**TASK TO CARRY OUT:** What lines of the data hold the string "brick"? Pull each one out.

◇ ◇ ◇ ◇ ◇ ◇ ◇

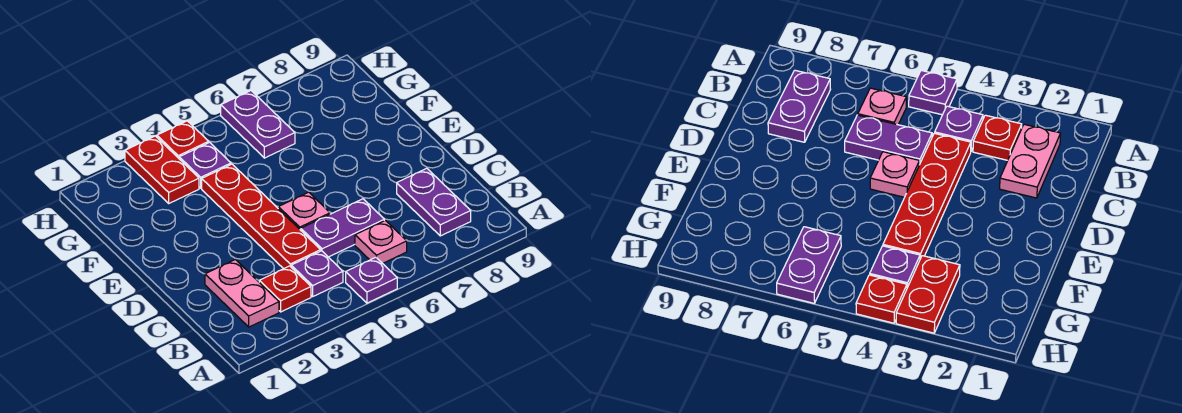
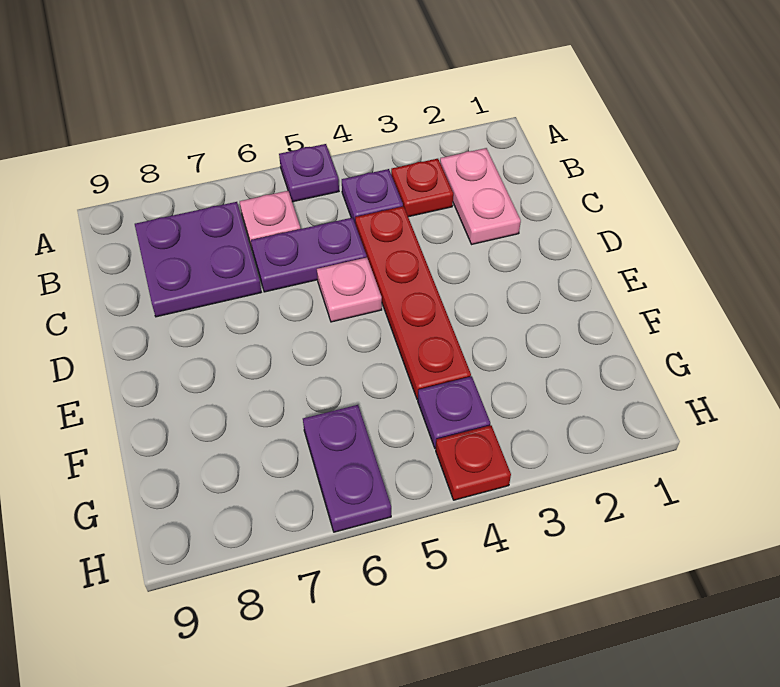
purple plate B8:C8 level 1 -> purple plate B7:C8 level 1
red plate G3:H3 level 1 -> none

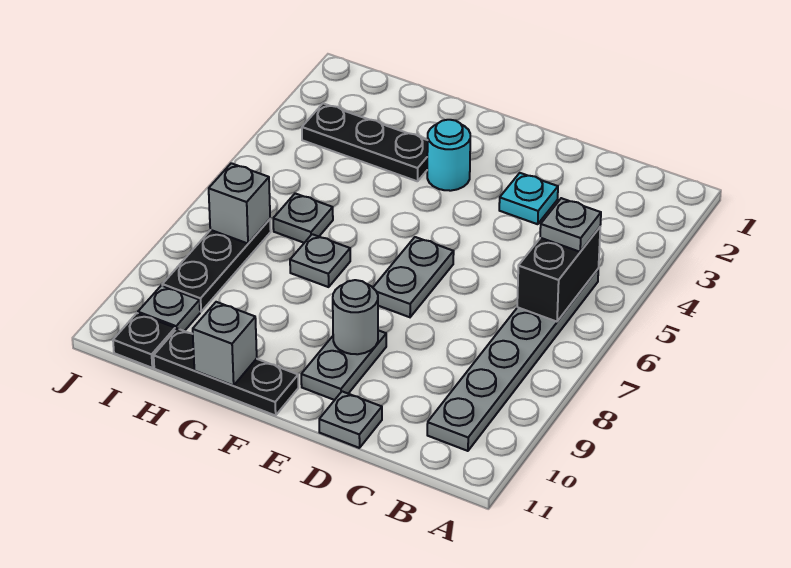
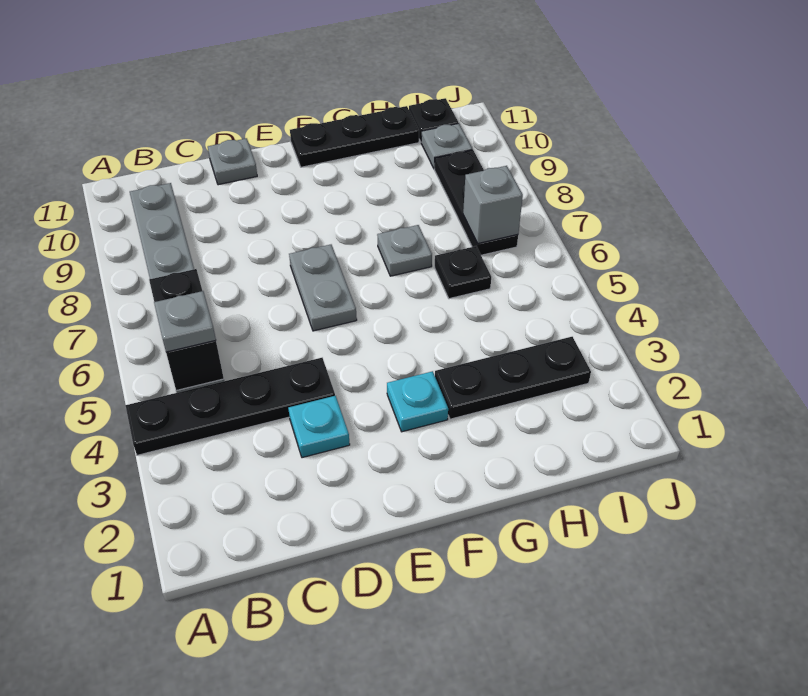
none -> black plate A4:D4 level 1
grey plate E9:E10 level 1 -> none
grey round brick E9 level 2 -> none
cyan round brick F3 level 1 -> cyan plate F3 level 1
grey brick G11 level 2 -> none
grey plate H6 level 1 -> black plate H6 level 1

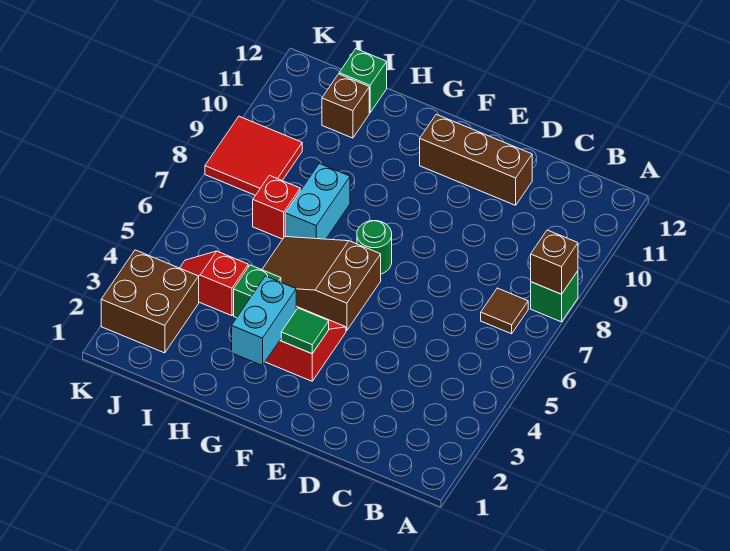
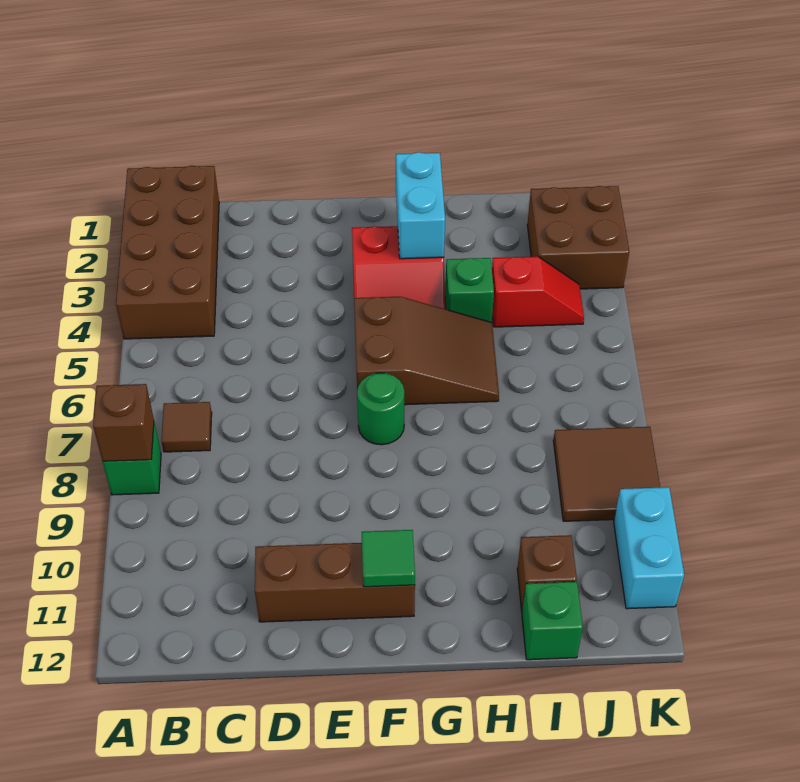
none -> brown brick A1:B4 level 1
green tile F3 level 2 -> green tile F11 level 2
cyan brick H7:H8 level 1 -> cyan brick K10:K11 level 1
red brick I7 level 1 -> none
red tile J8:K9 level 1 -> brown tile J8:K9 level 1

◇ ◇ ◇ ◇ ◇ ◇ ◇

**SOLUTION TO THIS PROBLEM:**
grey round brick E9 level 2 -> none
cyan round brick F3 level 1 -> cyan plate F3 level 1
grey brick G11 level 2 -> none
none -> brown brick A1:B4 level 1
cyan brick H7:H8 level 1 -> cyan brick K10:K11 level 1
red brick I7 level 1 -> none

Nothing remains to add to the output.